Supplied data: Begin
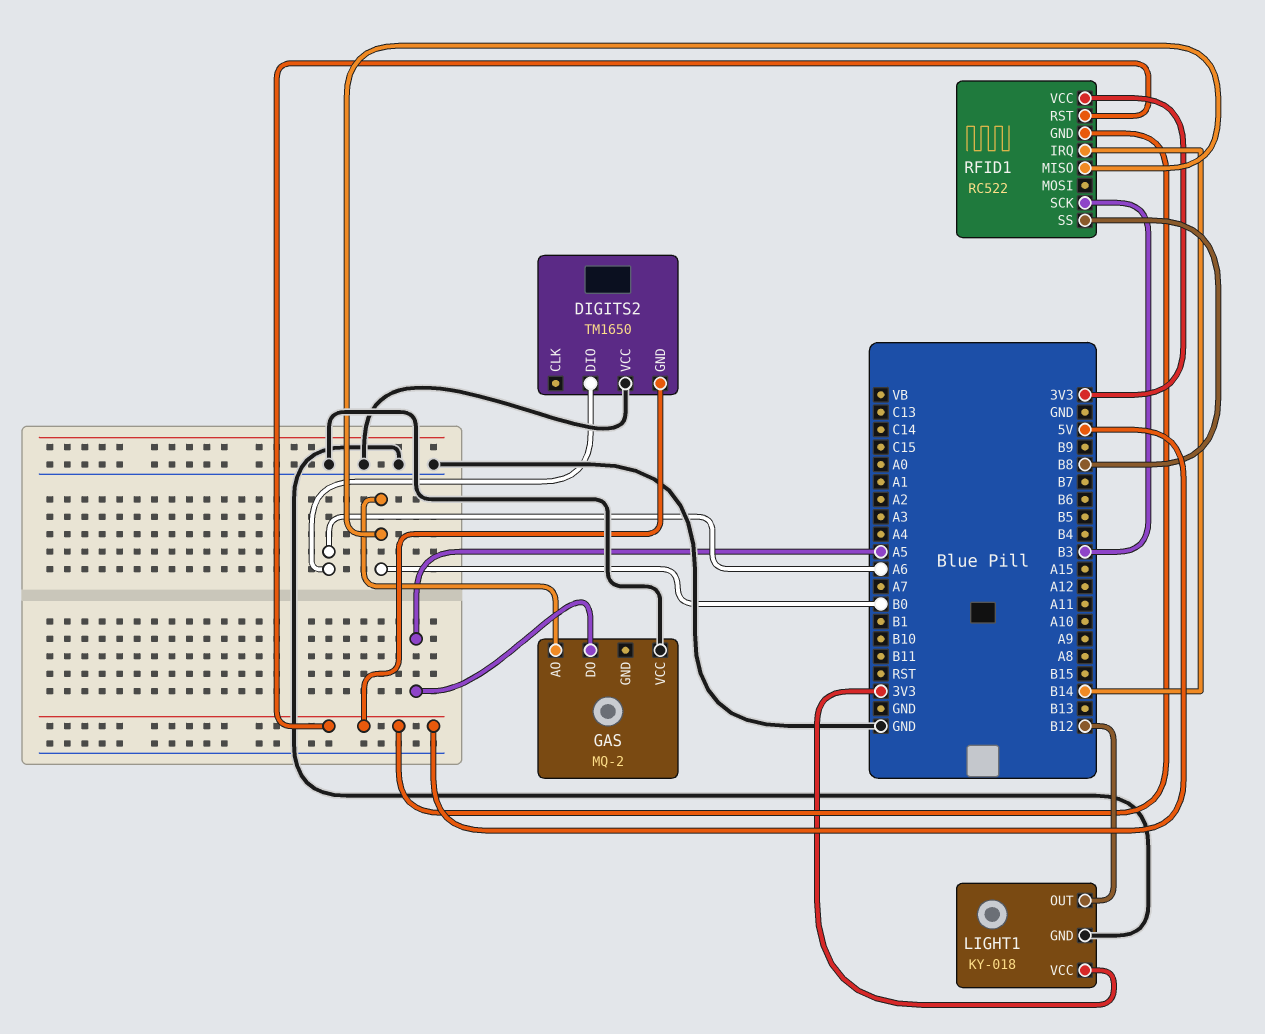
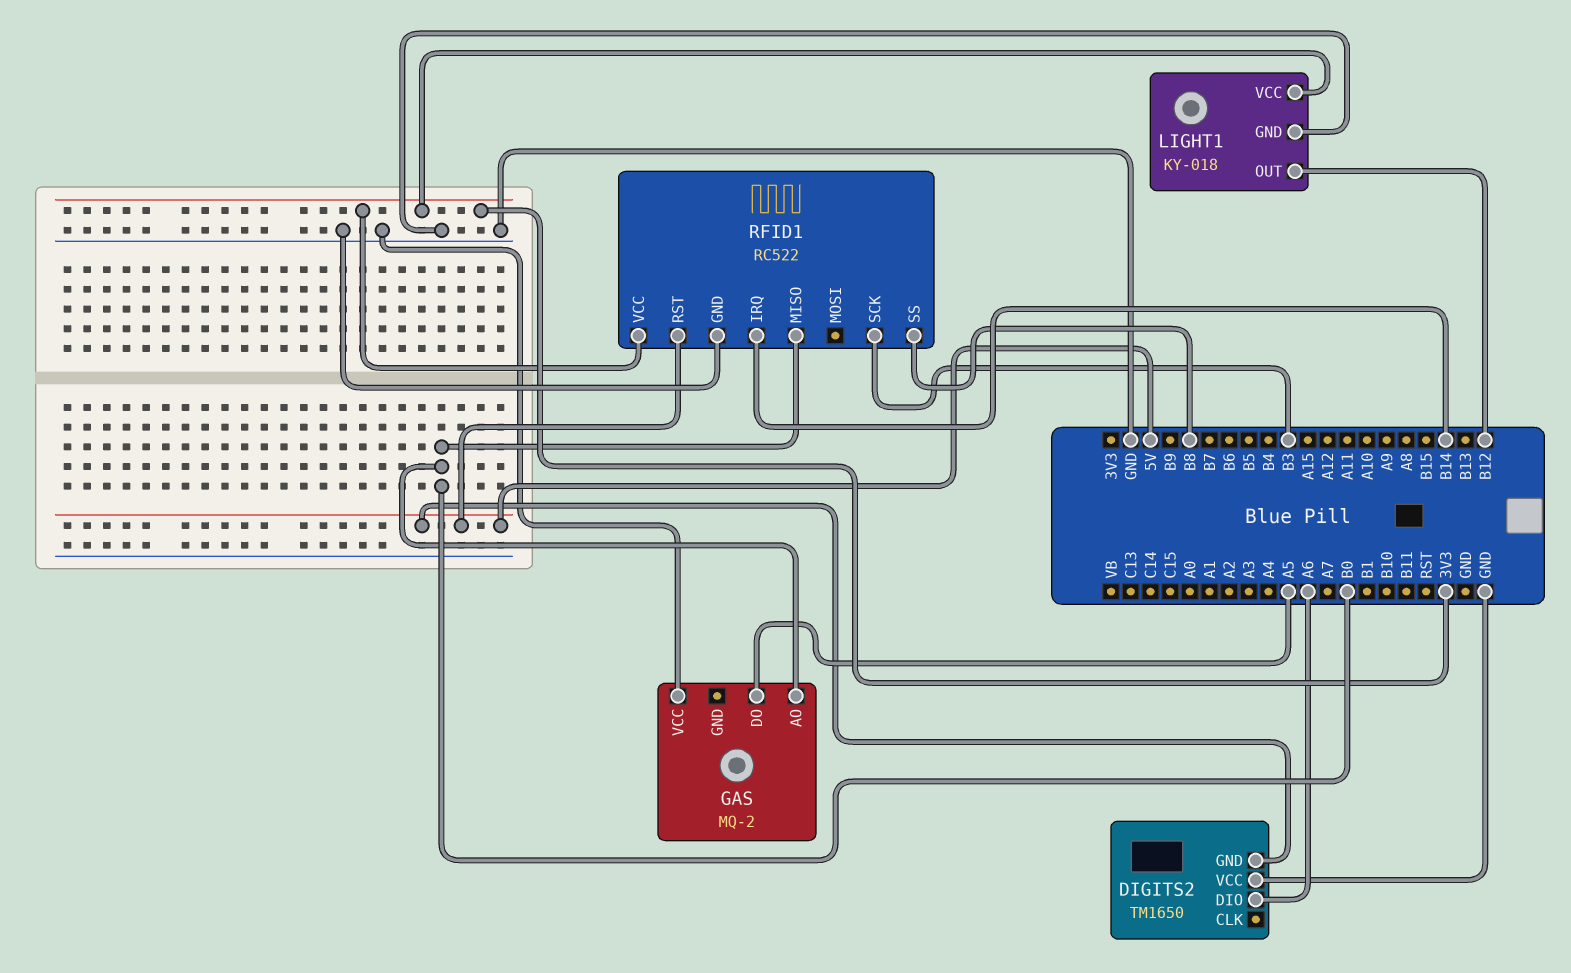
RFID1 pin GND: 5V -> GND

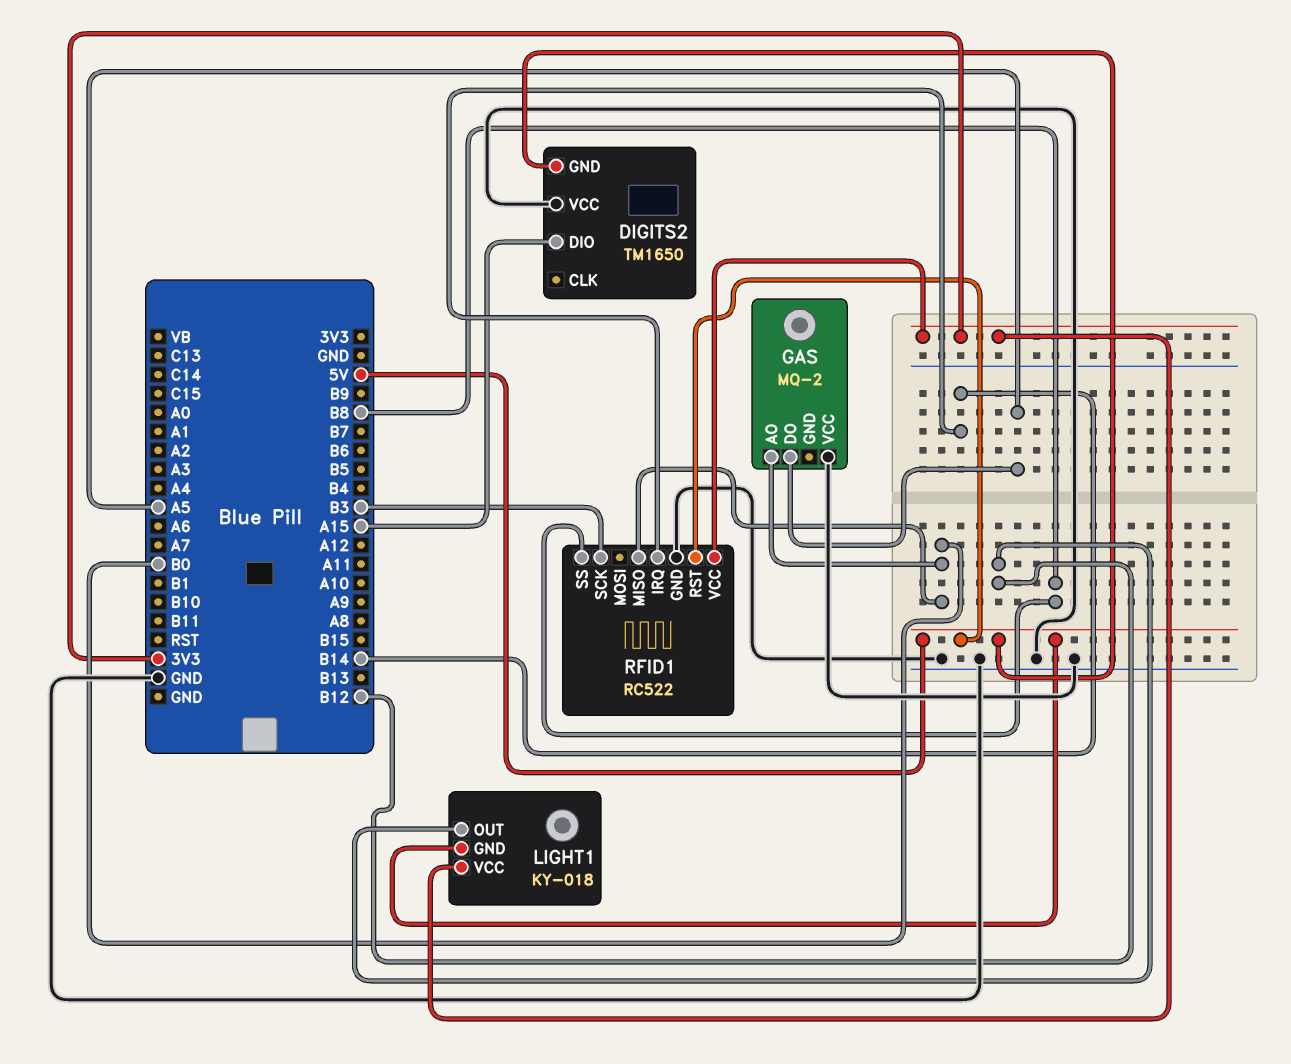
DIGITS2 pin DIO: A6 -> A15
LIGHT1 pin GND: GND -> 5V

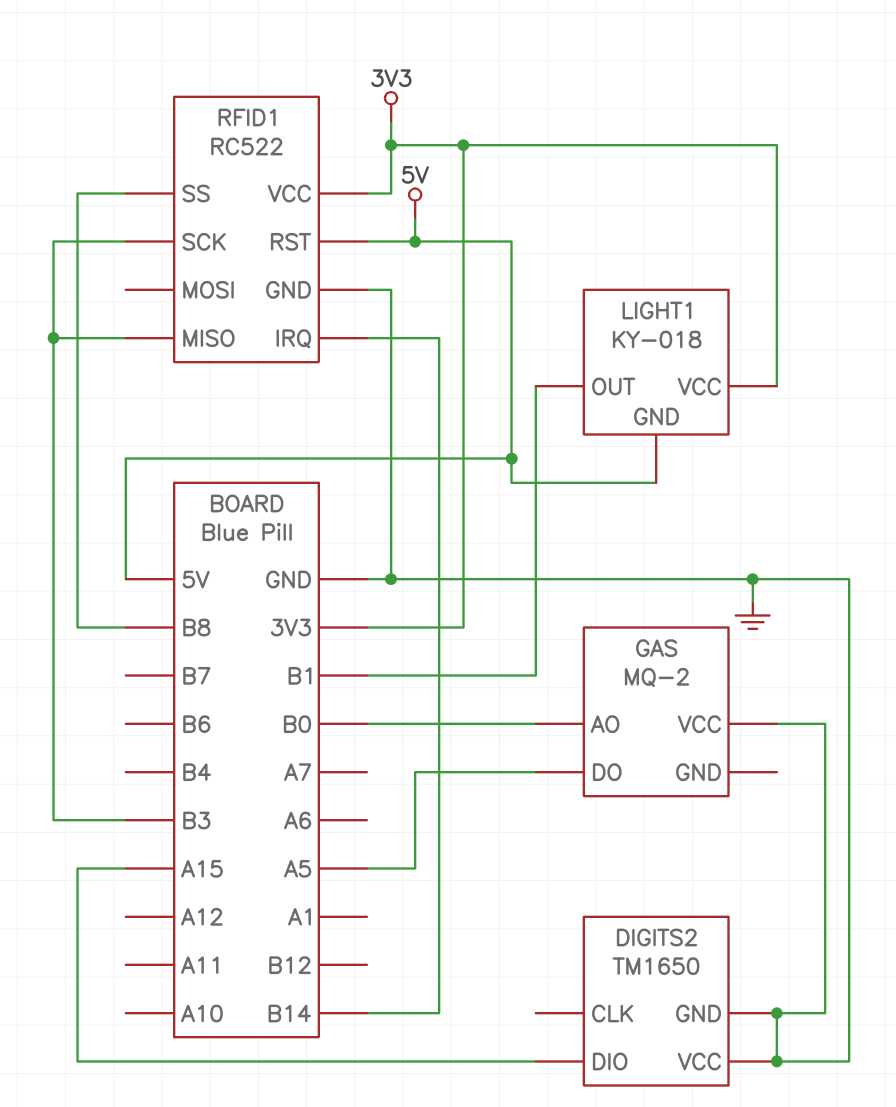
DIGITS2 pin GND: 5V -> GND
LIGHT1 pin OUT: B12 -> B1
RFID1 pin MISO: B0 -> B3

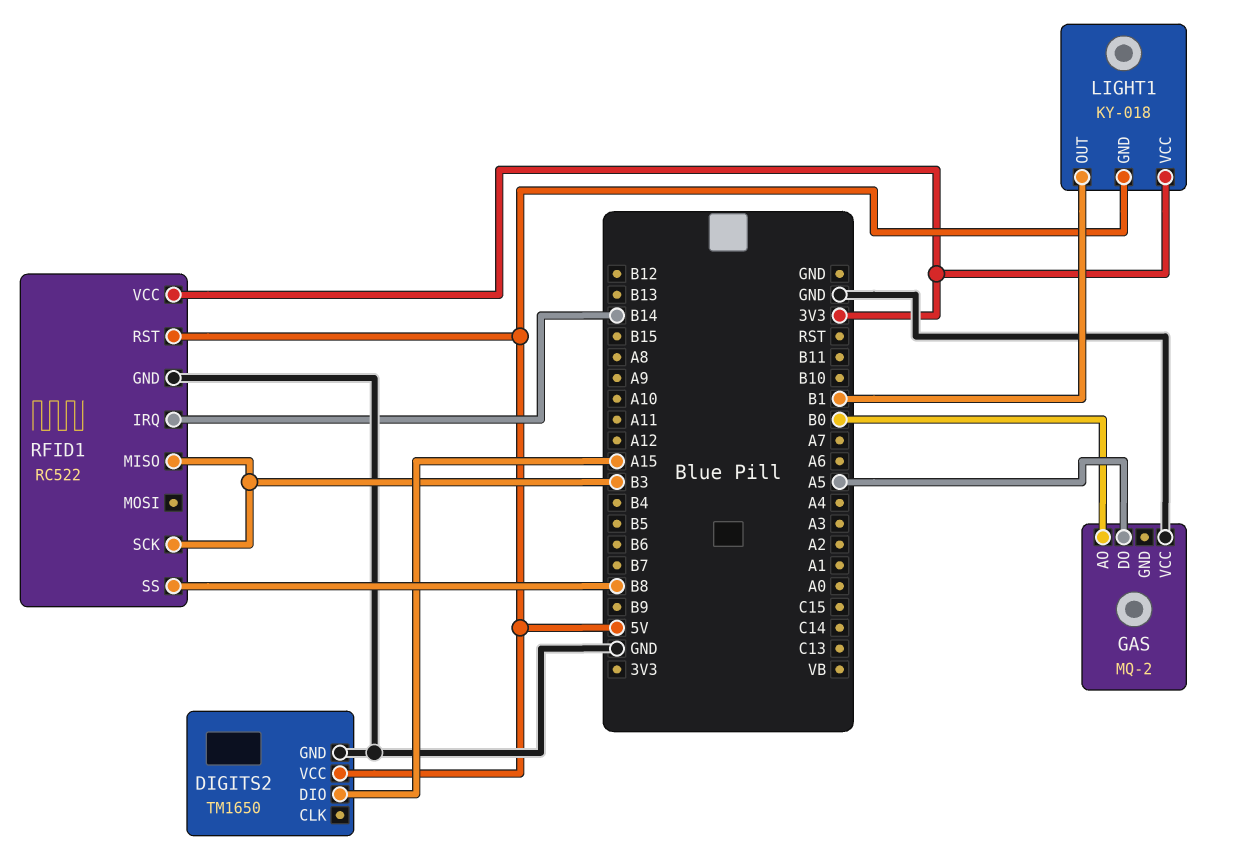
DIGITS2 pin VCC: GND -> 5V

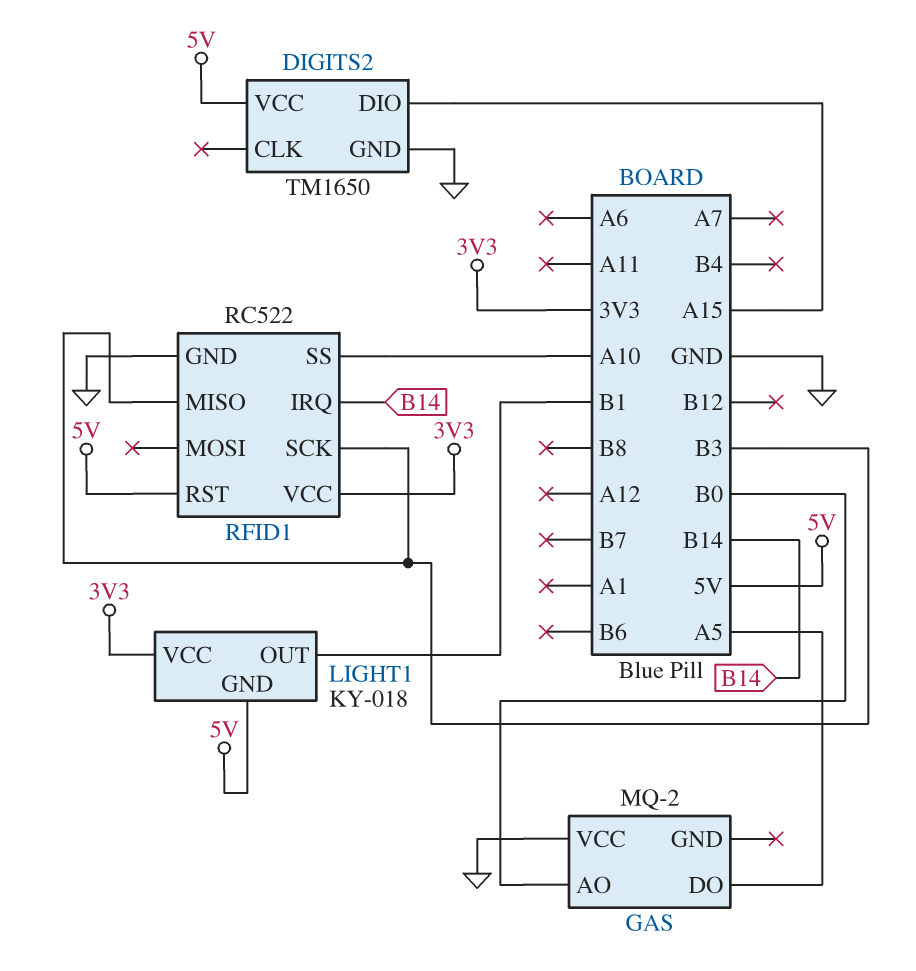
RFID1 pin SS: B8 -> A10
Supplied data: End
Could the entries above be restated word for word, with the pictures left out?

● **Completed exercise**:
RFID1 pin GND: 5V -> GND

DIGITS2 pin DIO: A6 -> A15
LIGHT1 pin GND: GND -> 5V

DIGITS2 pin GND: 5V -> GND
LIGHT1 pin OUT: B12 -> B1
RFID1 pin MISO: B0 -> B3

DIGITS2 pin VCC: GND -> 5V

RFID1 pin SS: B8 -> A10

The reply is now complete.